++++ Input data ++++
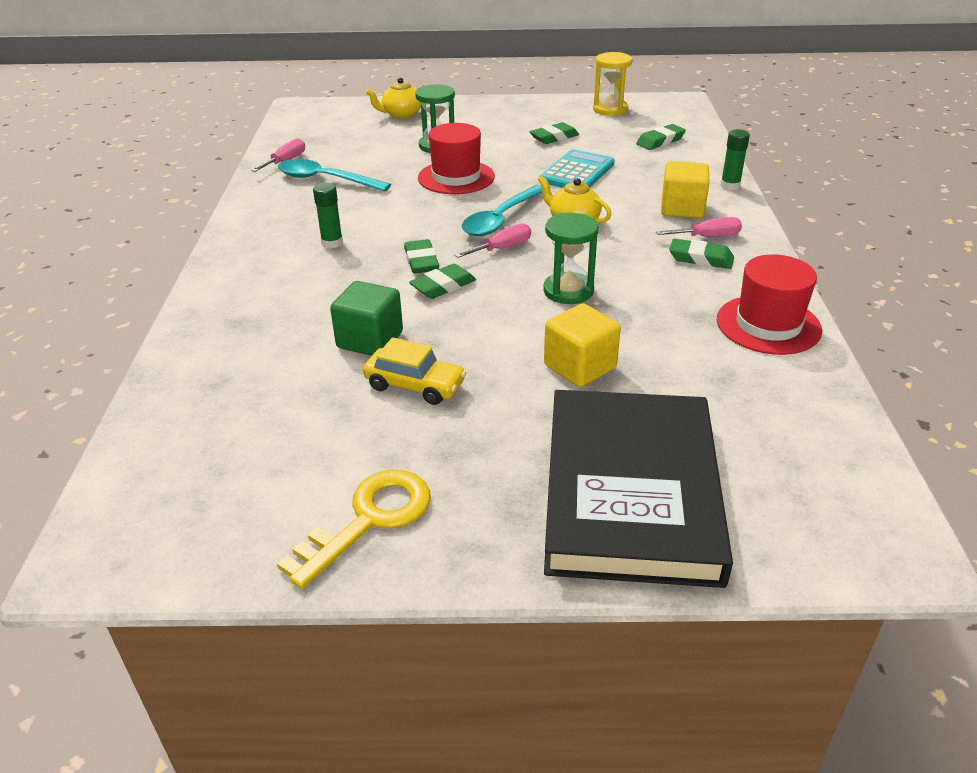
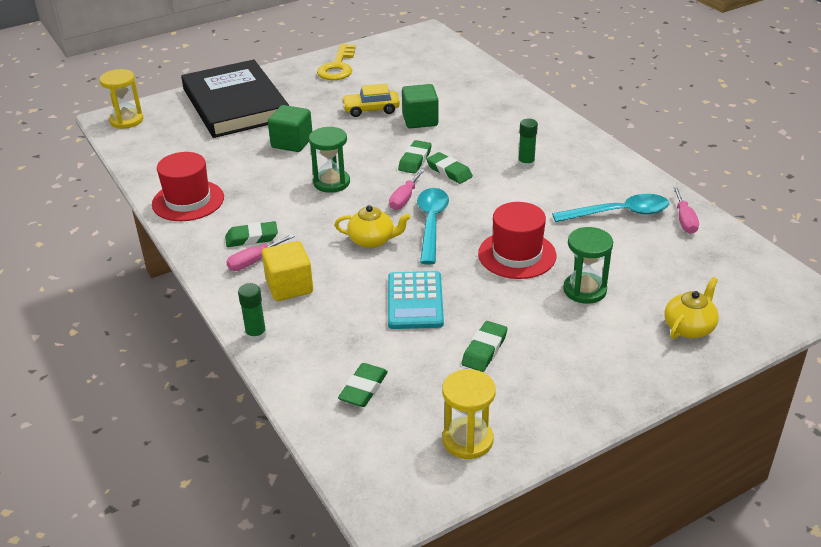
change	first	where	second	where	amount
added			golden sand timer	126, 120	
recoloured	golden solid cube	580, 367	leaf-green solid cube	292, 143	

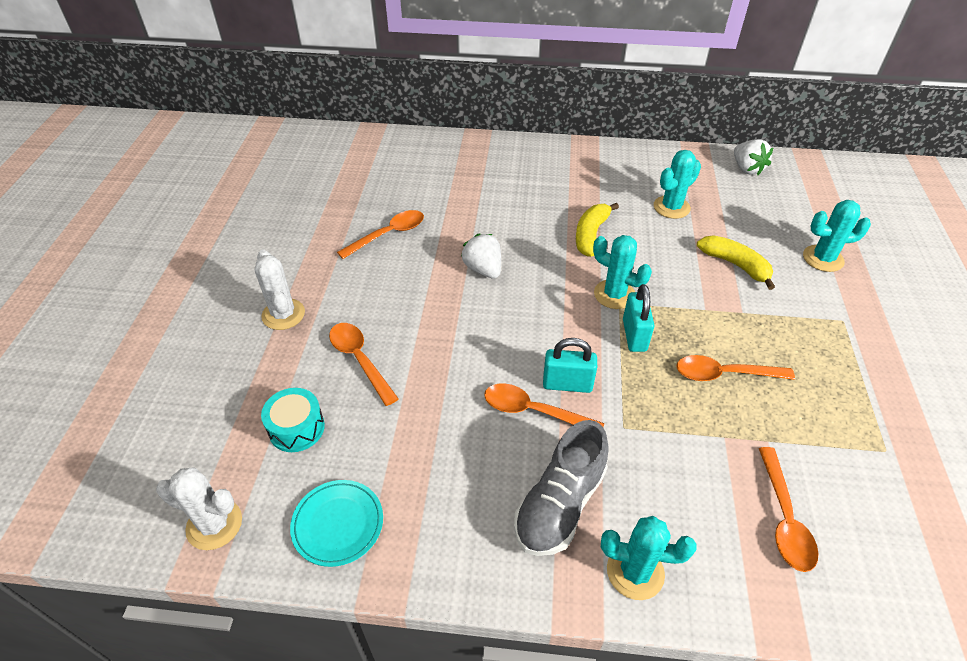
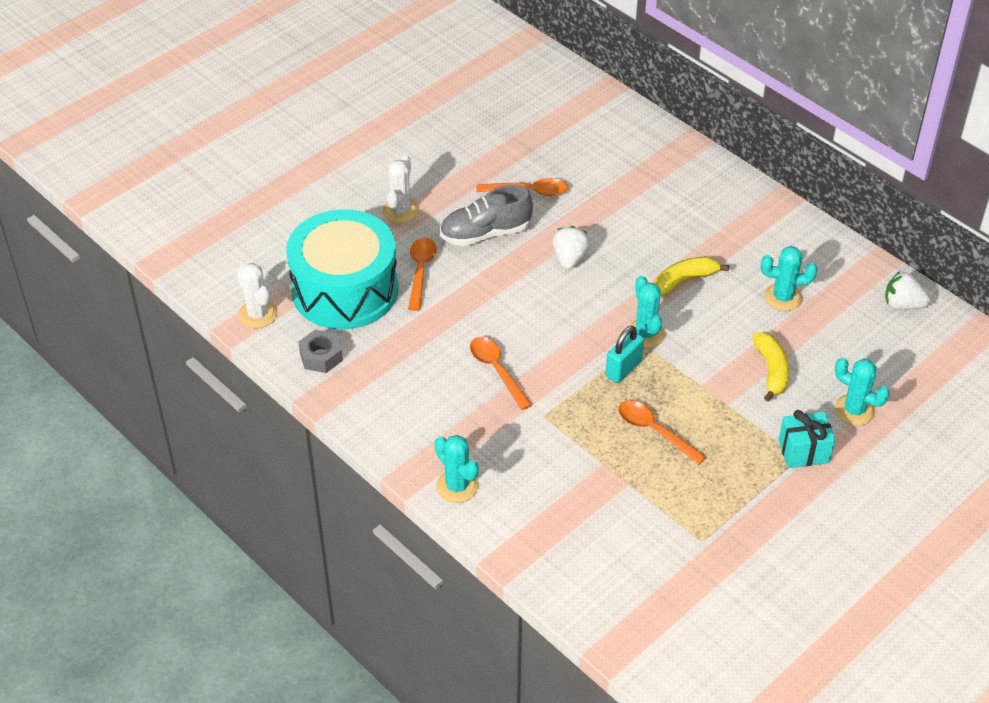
change	first	where	second	where	amount
resized	turquoise drum	296, 428		345, 290	x2.49
replaced	turquoise dinner plate	338, 524	ash-grey hexagon nut	321, 356	
moved	ash-grey shoe	560, 504		485, 233	
added			turquoise wrapped gift	803, 451	
turned	pure white strawberry	747, 169		902, 305	90 degrees clockwise
removed	turquoise small lock	567, 384			
removed	orange-coloured teaspoon	784, 518			

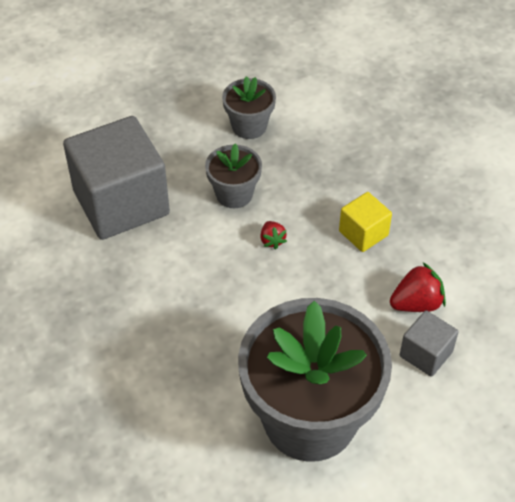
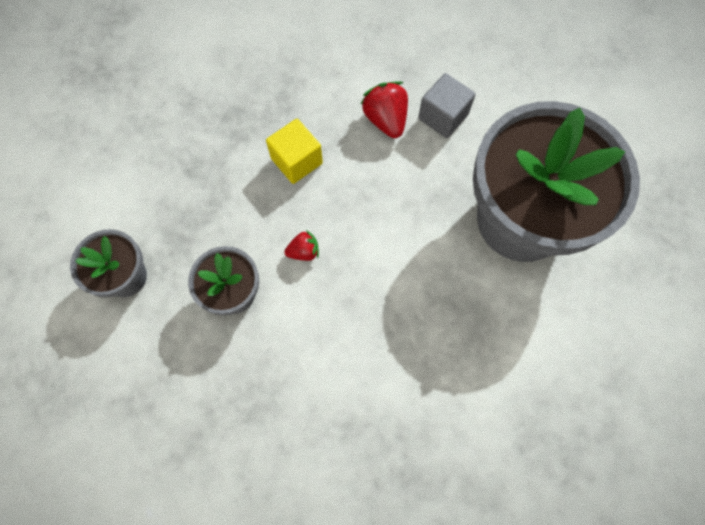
change	first	where	second	where	amount
removed	ash-grey solid cube	121, 203			

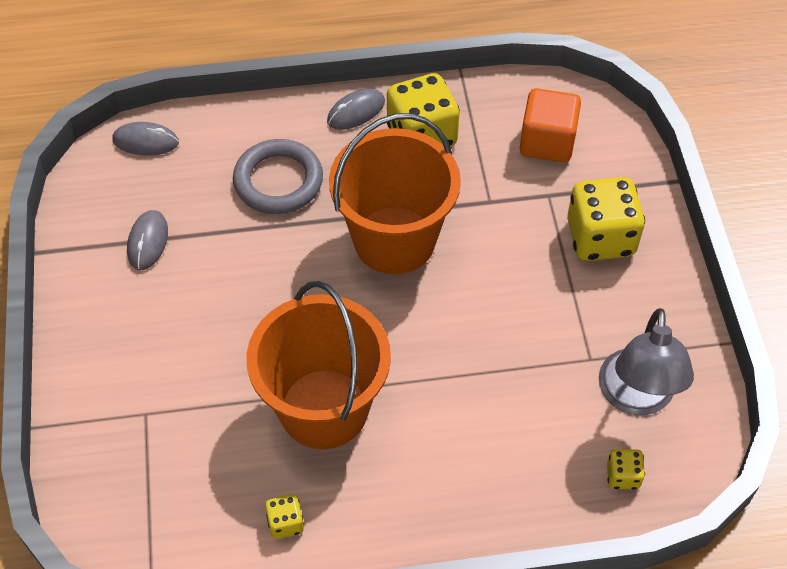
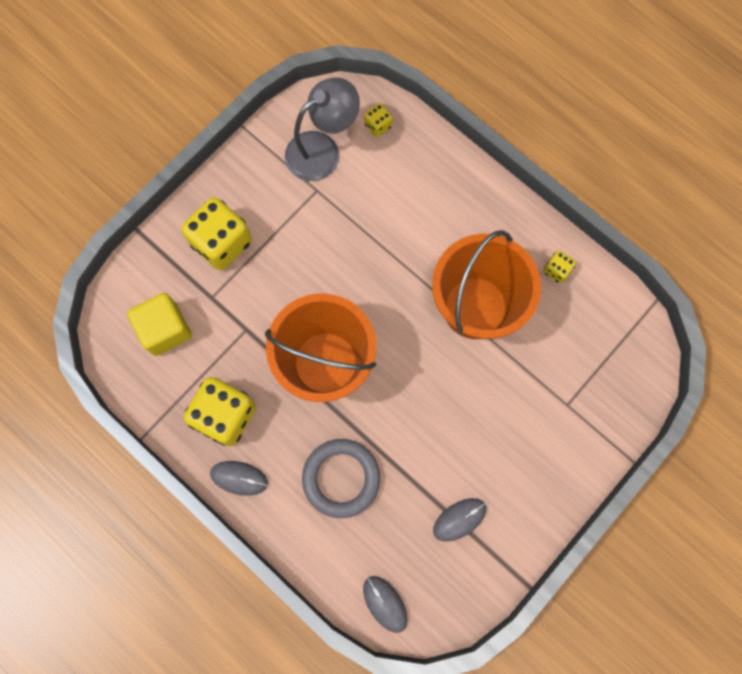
change	first	where	second	where	amount
recoloured	orange-coloured solid cube	547, 142	golden solid cube	165, 330	

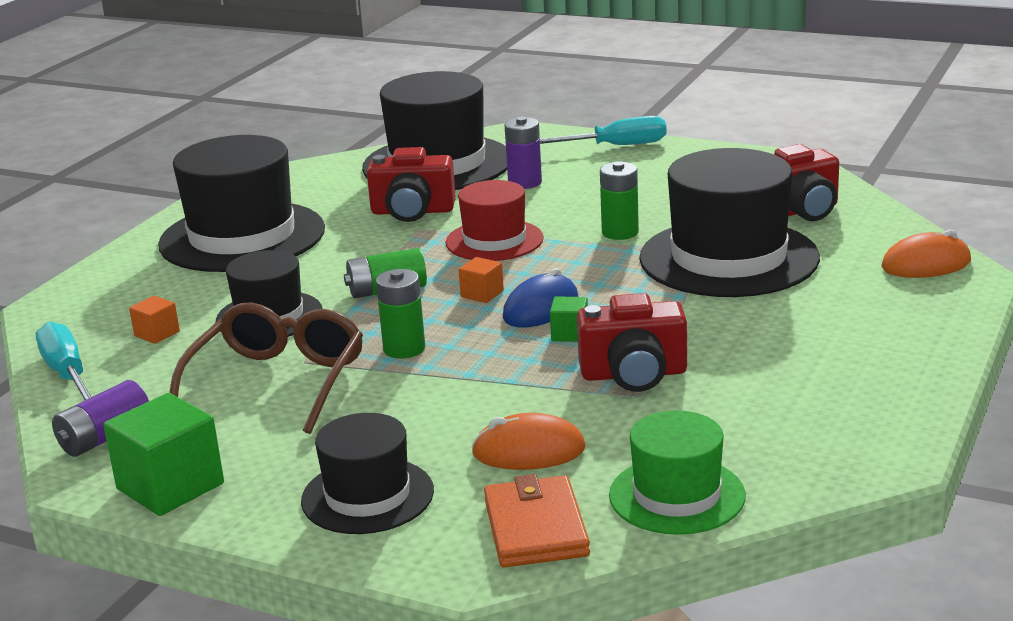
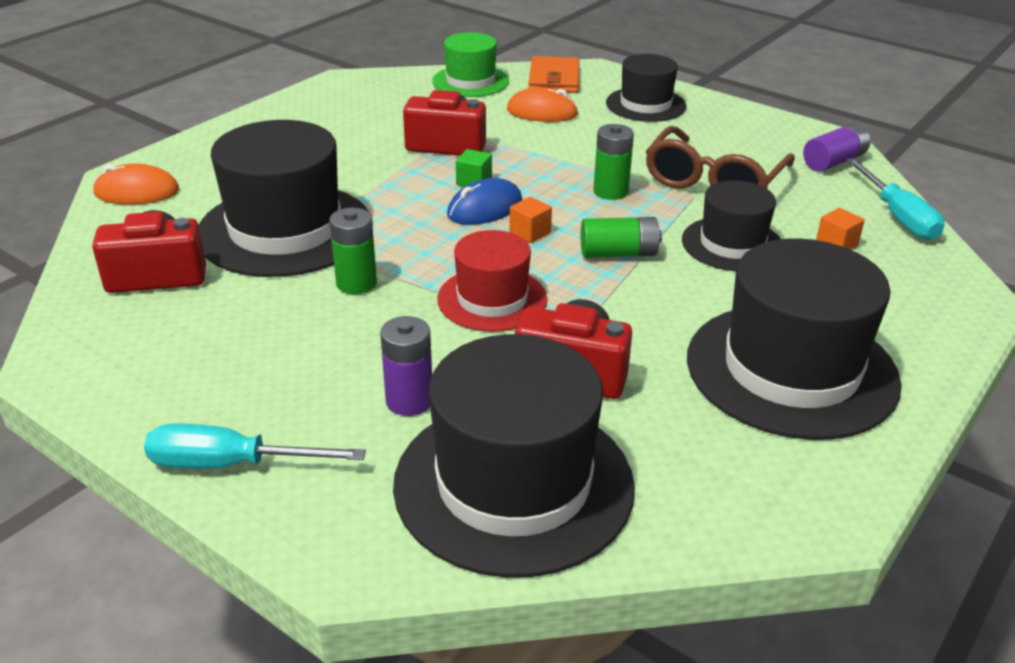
change	first	where	second	where	amount
removed	leaf-green solid cube	170, 486			

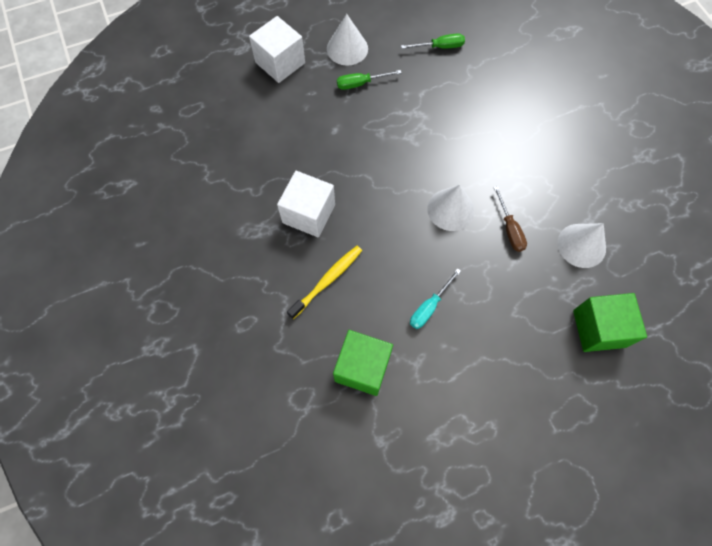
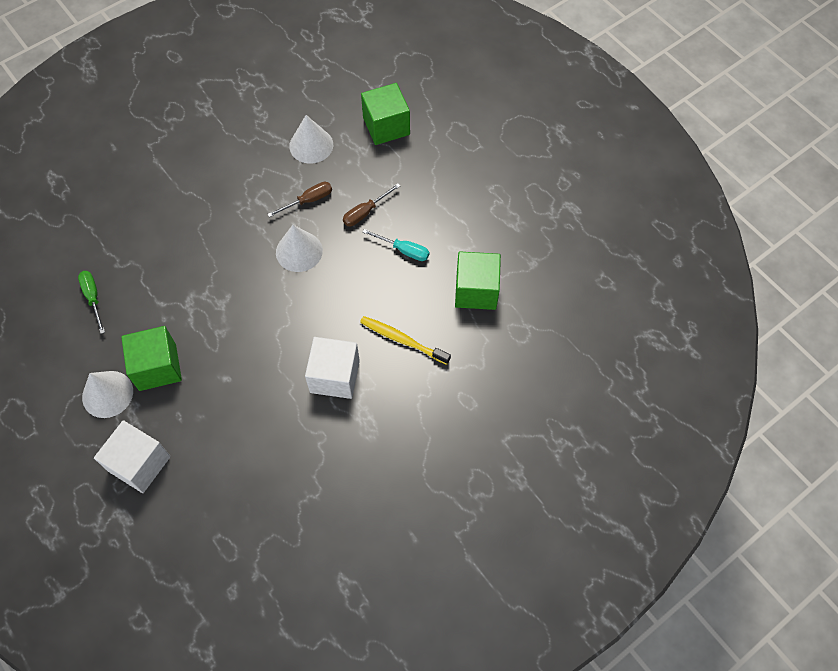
change	first	where	second	where	amount
replaced	leaf-green screwdriver	360, 83	leaf-green solid cube	157, 367	
added			brown screwdriver	365, 212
++++
◆ **Task requirements**
Keep every word of the records exact as you write them out, but drop the pictures.

◆ **Expected answer**
change	first	where	second	where	amount
added			golden sand timer	126, 120	
recoloured	golden solid cube	580, 367	leaf-green solid cube	292, 143	

change	first	where	second	where	amount
resized	turquoise drum	296, 428		345, 290	x2.49
replaced	turquoise dinner plate	338, 524	ash-grey hexagon nut	321, 356	
moved	ash-grey shoe	560, 504		485, 233	
added			turquoise wrapped gift	803, 451	
turned	pure white strawberry	747, 169		902, 305	90 degrees clockwise
removed	turquoise small lock	567, 384			
removed	orange-coloured teaspoon	784, 518			

change	first	where	second	where	amount
removed	ash-grey solid cube	121, 203			

change	first	where	second	where	amount
recoloured	orange-coloured solid cube	547, 142	golden solid cube	165, 330	

change	first	where	second	where	amount
removed	leaf-green solid cube	170, 486			

change	first	where	second	where	amount
replaced	leaf-green screwdriver	360, 83	leaf-green solid cube	157, 367	
added			brown screwdriver	365, 212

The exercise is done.